WHAT IS REQUIRED
Please set down each entry exactly, omitting any picture it holds.
──────── RECORD EXTRACTS
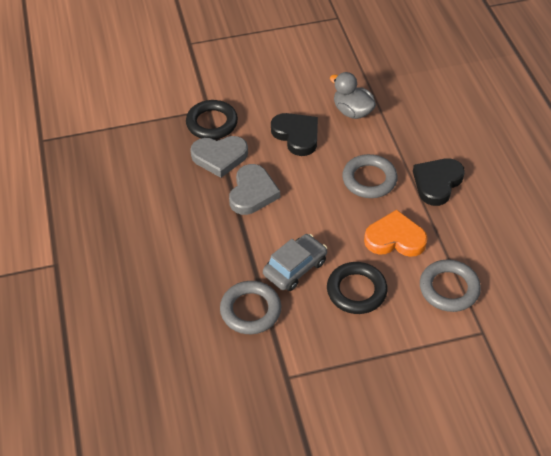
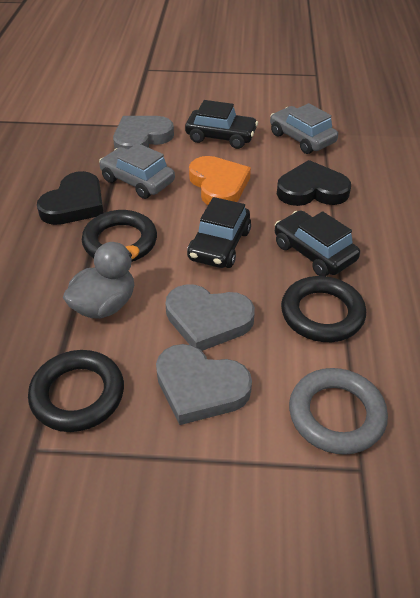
black car: 0 -> 3
black ring: 2 -> 3
grey car: 1 -> 2
grey heart: 2 -> 3
grey ring: 3 -> 1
────────────────
ANSWER BOX
black car: 0 -> 3
black ring: 2 -> 3
grey car: 1 -> 2
grey heart: 2 -> 3
grey ring: 3 -> 1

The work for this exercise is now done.